# SUPPLIED MATERIAL:
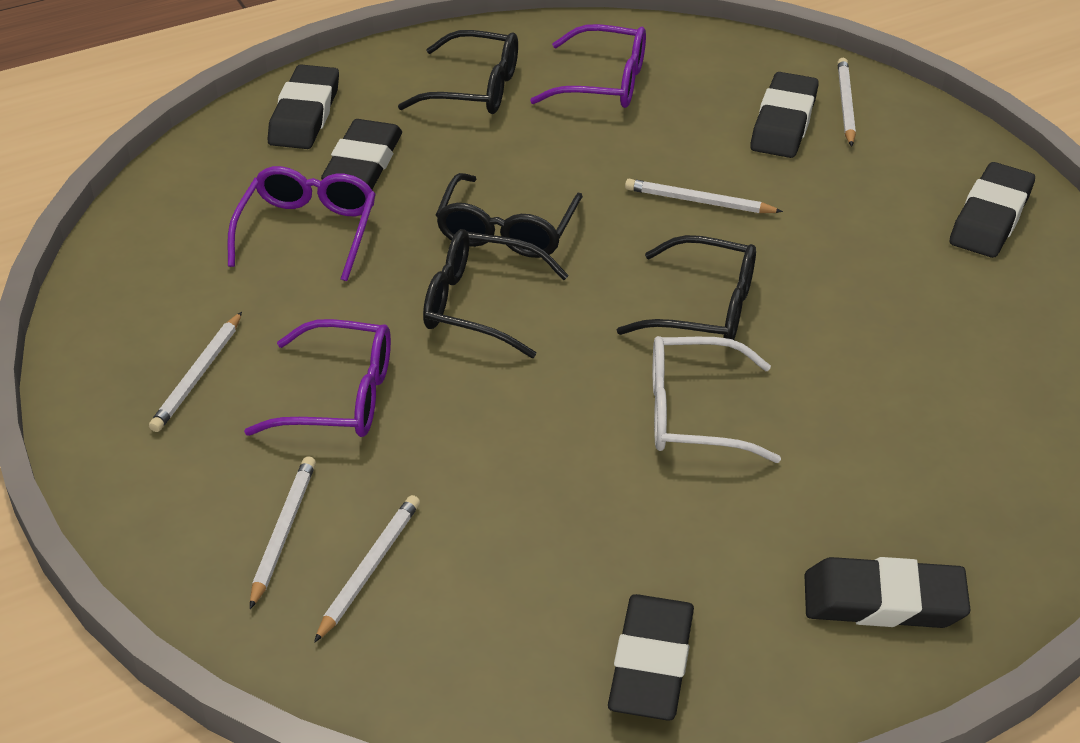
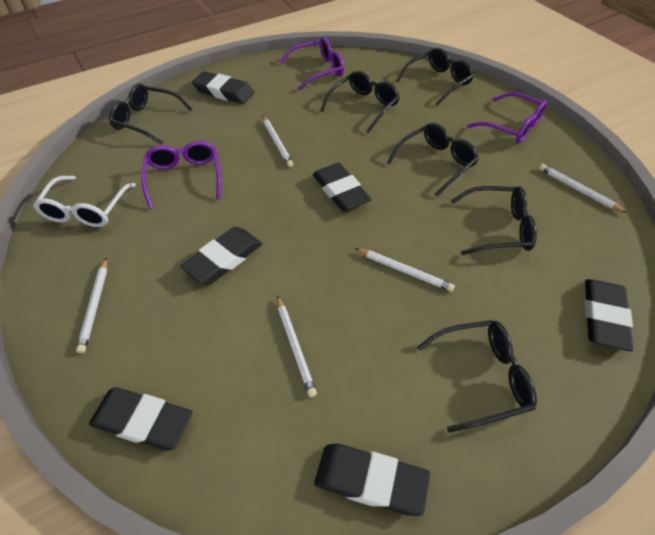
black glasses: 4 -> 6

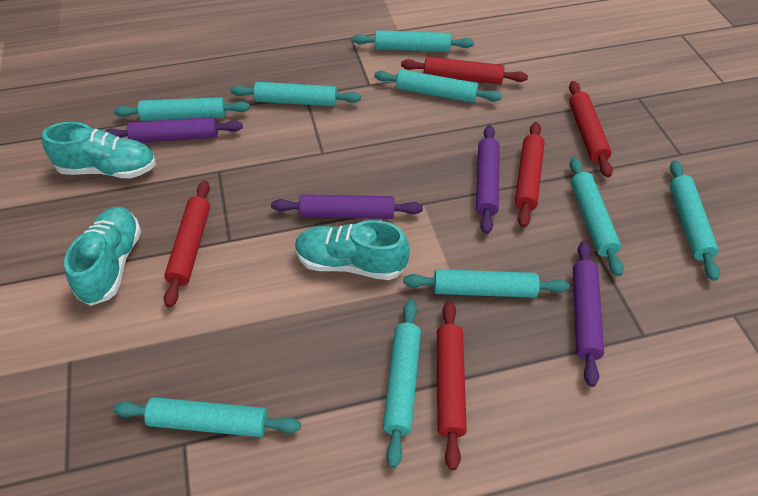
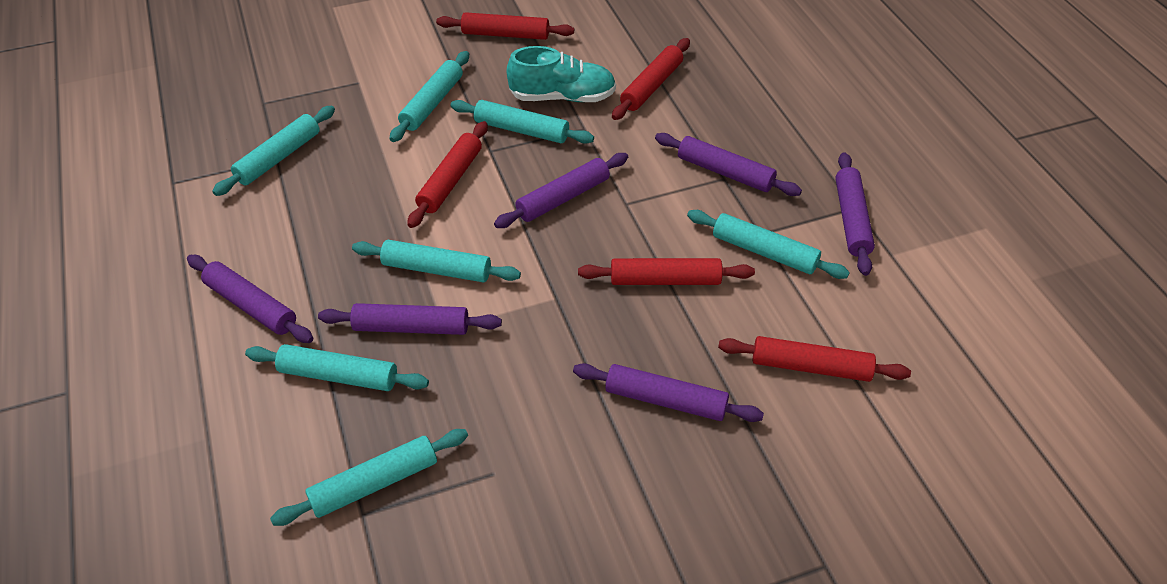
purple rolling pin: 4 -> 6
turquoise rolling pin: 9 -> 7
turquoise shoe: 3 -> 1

# WHAT YOU ARE ASKED TO DO:
Repeat the whole listing above word for word, but keep any picture out of it.

# OUTPUT BELOW:
black glasses: 4 -> 6

purple rolling pin: 4 -> 6
turquoise rolling pin: 9 -> 7
turquoise shoe: 3 -> 1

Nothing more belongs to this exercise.